Write out every item below again, replacing "trapezoid" with "parallelogram" wherever it appears and keeping everything else unchanged. Leave the pictures out of your answer.

#### WORKING DATA ####

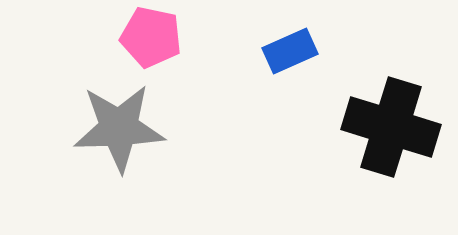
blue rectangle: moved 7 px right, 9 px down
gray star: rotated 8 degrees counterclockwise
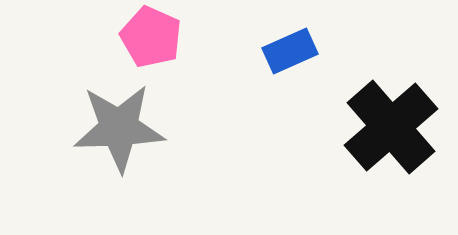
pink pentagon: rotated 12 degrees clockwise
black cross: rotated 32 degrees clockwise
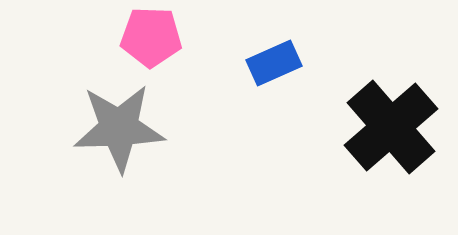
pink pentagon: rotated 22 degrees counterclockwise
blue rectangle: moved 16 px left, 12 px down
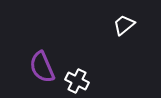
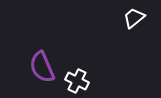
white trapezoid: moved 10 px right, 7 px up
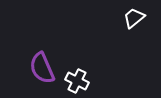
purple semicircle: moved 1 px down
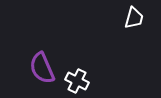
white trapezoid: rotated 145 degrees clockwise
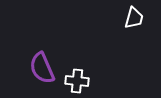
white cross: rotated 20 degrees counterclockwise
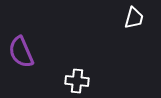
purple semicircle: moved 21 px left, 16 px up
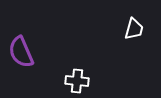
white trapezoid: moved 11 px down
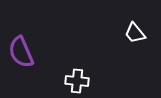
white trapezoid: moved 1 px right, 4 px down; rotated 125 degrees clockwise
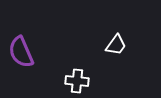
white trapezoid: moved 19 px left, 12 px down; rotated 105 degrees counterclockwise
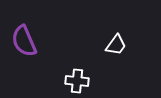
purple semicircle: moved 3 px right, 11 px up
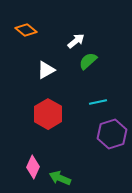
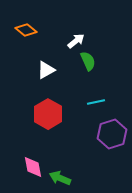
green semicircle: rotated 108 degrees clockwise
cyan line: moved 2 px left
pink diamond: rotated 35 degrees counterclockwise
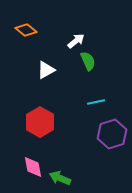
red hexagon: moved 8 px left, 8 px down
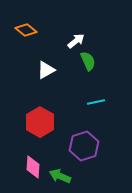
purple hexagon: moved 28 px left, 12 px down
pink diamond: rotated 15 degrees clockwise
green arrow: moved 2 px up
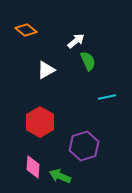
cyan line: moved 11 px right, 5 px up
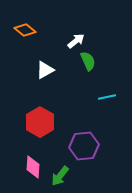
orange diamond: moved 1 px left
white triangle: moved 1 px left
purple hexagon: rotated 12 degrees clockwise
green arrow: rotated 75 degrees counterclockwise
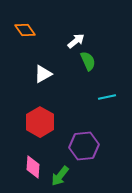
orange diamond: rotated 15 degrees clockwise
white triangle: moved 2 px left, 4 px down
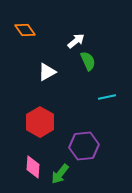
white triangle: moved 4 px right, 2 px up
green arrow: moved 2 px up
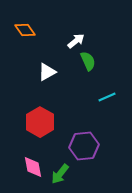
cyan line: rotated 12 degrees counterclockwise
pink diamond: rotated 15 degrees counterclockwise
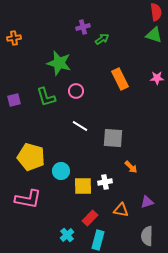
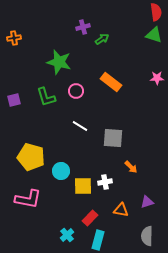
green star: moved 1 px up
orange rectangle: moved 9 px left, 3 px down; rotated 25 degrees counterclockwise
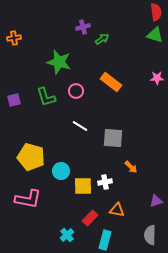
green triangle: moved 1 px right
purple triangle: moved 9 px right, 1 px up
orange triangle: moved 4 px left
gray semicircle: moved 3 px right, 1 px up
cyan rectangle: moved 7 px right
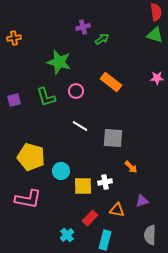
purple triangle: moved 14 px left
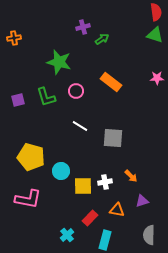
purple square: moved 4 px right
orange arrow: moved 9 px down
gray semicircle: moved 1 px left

####

SOLUTION TO THIS EXERCISE:
blue rectangle: moved 7 px right, 9 px down
gray star: rotated 8 degrees counterclockwise
pink pentagon: rotated 12 degrees clockwise
black cross: rotated 32 degrees clockwise
pink pentagon: rotated 22 degrees counterclockwise
blue rectangle: moved 16 px left, 12 px down
white parallelogram: moved 10 px right, 7 px up
purple semicircle: moved 1 px down
white parallelogram: rotated 145 degrees clockwise
white cross: rotated 20 degrees counterclockwise
purple semicircle: moved 21 px left, 16 px up
white parallelogram: moved 11 px down
white parallelogram: moved 1 px right, 4 px down; rotated 125 degrees clockwise
white parallelogram: moved 19 px left, 12 px down; rotated 105 degrees counterclockwise
purple semicircle: moved 3 px right, 11 px up
green semicircle: rotated 108 degrees clockwise
cyan line: moved 2 px left
pink diamond: rotated 35 degrees counterclockwise
red hexagon: moved 8 px left, 8 px down
purple hexagon: moved 28 px left, 12 px down
pink diamond: rotated 15 degrees clockwise
green arrow: moved 2 px up
cyan line: moved 11 px right, 5 px up
orange diamond: moved 1 px left
white triangle: moved 1 px left
purple hexagon: rotated 12 degrees clockwise
green arrow: rotated 75 degrees counterclockwise
orange diamond: rotated 15 degrees clockwise
white triangle: moved 2 px left, 4 px down
white triangle: moved 4 px right, 2 px up
green arrow: moved 2 px up
cyan line: rotated 12 degrees counterclockwise
pink diamond: rotated 15 degrees counterclockwise
green star: moved 1 px up
orange rectangle: moved 9 px left, 3 px down; rotated 25 degrees counterclockwise
green triangle: moved 1 px right
purple triangle: moved 9 px right, 1 px up
orange triangle: moved 4 px left
gray semicircle: moved 3 px right, 1 px up
cyan rectangle: moved 7 px right
purple triangle: moved 14 px left
purple square: moved 4 px right
orange arrow: moved 9 px down
gray semicircle: moved 1 px left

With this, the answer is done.